• Exercise:
Your answer should be only the lines below from the one with "The cuaderno/rojo at" to the one with "The tetera/rojo at [691, 66] disappeared.", repeated exactly, ends included.

[Data entries]
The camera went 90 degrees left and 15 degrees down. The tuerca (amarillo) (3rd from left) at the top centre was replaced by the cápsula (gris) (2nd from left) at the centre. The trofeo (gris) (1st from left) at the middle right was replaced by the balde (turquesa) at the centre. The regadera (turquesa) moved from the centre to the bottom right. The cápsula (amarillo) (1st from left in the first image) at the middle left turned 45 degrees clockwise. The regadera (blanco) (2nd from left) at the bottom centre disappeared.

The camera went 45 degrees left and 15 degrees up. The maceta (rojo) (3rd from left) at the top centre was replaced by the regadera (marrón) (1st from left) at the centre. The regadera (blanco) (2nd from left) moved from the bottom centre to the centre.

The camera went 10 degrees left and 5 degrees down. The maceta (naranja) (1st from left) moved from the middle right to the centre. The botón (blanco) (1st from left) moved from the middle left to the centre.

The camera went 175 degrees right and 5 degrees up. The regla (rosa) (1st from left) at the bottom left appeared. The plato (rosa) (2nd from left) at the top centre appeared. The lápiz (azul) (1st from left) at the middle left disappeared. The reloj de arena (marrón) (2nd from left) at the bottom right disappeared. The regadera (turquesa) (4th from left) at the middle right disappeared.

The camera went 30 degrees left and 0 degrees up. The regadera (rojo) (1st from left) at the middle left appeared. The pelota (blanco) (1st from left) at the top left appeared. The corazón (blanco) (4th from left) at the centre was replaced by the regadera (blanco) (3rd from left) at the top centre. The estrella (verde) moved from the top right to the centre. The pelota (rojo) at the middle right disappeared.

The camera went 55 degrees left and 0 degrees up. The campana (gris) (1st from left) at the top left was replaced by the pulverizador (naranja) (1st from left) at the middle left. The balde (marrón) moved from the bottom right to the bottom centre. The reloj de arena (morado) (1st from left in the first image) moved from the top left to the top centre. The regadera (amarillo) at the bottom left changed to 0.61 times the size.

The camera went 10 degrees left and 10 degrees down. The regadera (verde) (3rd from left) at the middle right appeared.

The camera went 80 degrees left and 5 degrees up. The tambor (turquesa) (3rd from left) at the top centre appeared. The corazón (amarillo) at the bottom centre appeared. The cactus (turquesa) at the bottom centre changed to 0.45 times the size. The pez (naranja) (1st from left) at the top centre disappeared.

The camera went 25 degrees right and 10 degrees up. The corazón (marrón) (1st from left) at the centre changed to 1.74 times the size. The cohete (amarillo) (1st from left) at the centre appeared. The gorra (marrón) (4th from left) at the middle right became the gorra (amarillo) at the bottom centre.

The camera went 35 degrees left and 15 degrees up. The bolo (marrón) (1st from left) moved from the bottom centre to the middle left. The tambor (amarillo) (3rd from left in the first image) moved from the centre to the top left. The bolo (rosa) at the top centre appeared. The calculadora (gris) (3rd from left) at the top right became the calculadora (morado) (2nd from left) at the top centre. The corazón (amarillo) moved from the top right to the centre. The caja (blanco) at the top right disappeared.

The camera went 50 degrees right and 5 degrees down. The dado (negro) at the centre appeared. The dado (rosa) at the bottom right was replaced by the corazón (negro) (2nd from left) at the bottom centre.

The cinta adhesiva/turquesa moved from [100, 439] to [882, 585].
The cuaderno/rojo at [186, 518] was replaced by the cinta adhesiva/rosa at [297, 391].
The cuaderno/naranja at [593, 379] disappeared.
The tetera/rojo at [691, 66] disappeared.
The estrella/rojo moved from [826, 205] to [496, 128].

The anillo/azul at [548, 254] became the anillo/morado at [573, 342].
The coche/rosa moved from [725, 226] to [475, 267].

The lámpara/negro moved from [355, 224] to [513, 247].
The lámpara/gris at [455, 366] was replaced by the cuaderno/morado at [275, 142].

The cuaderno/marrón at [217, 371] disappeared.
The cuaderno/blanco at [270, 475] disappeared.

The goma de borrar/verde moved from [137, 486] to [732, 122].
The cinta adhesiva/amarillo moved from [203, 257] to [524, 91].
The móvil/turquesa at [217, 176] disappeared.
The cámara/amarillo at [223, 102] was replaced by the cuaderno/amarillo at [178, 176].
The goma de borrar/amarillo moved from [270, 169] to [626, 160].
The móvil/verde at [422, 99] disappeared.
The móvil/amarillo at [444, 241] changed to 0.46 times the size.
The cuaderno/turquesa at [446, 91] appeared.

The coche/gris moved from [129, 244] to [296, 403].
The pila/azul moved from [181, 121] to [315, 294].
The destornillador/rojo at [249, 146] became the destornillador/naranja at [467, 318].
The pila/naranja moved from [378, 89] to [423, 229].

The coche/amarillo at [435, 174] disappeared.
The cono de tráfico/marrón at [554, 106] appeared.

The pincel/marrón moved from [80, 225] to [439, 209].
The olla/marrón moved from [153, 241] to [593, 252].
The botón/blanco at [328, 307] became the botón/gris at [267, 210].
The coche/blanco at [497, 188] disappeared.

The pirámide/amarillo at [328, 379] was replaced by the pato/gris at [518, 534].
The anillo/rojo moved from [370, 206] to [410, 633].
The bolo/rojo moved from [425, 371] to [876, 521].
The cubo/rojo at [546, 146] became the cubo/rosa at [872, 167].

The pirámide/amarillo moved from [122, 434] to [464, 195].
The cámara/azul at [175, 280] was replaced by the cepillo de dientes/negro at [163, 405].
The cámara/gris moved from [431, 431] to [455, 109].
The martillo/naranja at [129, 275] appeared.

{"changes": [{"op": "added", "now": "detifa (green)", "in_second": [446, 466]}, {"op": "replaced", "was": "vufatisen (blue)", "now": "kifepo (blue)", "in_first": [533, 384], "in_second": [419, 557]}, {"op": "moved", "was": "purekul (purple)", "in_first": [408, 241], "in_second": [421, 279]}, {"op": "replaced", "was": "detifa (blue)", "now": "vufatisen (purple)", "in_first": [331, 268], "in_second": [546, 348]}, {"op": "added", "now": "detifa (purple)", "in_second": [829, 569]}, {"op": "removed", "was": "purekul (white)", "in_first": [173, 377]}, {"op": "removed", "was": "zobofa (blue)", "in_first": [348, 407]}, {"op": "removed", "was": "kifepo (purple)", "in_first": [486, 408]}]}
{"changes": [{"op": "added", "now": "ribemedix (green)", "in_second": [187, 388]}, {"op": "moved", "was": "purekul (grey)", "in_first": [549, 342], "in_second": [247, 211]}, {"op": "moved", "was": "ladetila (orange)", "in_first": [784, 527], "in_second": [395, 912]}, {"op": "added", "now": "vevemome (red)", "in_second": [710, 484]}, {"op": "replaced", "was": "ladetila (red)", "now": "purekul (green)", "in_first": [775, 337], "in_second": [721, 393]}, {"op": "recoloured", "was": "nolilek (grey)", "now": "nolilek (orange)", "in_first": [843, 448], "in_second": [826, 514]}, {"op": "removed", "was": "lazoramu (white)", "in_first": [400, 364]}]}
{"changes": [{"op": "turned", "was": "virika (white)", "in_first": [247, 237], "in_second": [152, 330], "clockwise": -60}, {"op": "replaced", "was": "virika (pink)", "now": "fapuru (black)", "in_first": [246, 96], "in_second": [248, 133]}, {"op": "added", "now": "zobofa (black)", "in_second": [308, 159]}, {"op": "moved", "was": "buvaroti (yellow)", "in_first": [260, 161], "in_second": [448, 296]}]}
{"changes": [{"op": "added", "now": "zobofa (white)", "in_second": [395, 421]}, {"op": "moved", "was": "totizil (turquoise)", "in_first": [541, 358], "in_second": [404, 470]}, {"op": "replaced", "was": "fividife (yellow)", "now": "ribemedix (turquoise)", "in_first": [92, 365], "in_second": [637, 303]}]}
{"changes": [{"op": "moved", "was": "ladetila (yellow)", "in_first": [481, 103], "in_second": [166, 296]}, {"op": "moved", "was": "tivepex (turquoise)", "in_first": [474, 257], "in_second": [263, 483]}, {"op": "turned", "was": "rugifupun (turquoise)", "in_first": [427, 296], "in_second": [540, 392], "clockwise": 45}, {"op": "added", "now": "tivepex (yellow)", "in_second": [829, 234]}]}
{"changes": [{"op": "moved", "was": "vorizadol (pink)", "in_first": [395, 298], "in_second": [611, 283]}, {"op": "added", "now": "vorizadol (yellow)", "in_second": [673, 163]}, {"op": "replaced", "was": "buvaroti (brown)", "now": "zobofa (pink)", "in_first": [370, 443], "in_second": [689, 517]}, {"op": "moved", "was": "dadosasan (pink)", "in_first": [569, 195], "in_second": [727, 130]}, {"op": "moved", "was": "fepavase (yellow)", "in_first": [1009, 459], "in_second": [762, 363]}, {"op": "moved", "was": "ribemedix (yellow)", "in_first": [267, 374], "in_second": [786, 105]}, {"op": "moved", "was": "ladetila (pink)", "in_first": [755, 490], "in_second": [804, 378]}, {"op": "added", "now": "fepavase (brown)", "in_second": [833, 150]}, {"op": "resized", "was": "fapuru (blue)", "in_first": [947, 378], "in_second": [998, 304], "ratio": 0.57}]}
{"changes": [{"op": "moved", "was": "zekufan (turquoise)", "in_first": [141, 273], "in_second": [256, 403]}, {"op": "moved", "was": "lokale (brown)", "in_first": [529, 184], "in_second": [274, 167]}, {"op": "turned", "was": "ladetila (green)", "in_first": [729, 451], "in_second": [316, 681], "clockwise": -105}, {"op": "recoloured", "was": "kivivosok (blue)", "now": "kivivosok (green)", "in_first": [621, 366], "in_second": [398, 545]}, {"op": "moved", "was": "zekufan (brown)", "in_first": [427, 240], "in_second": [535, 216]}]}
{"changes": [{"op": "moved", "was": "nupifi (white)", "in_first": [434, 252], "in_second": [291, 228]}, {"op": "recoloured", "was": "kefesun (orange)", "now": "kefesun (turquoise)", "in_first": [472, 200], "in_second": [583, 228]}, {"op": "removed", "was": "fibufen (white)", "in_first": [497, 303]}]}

• Written solution:
The cuaderno/rojo at [186, 518] was replaced by the cinta adhesiva/rosa at [297, 391].
The cuaderno/naranja at [593, 379] disappeared.
The tetera/rojo at [691, 66] disappeared.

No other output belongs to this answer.